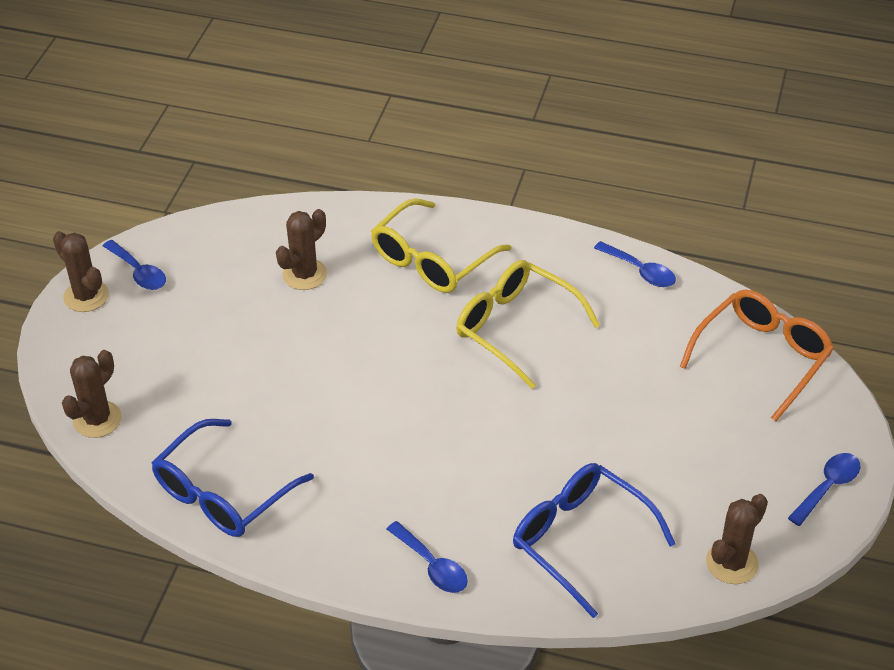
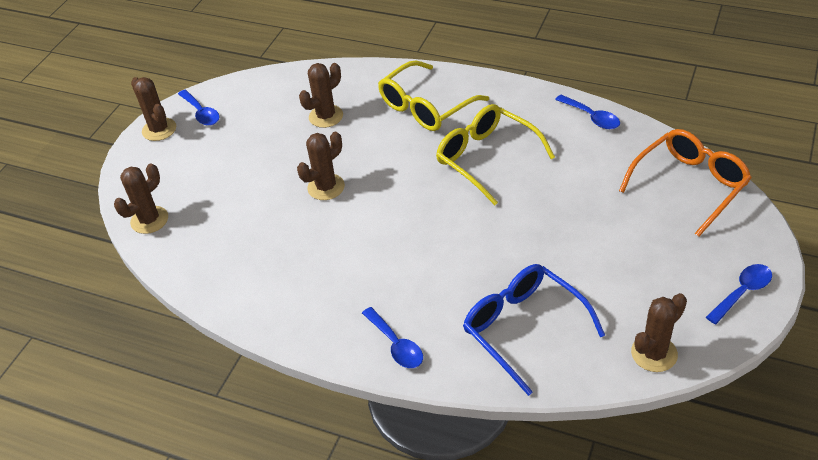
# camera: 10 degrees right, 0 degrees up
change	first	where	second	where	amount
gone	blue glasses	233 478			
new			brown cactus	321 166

.....

● **What is being asked**: This task asks for the data above repeated exactly, without a single picture.

● **Exercise solution**:
# camera: 10 degrees right, 0 degrees up
change	first	where	second	where	amount
gone	blue glasses	233 478			
new			brown cactus	321 166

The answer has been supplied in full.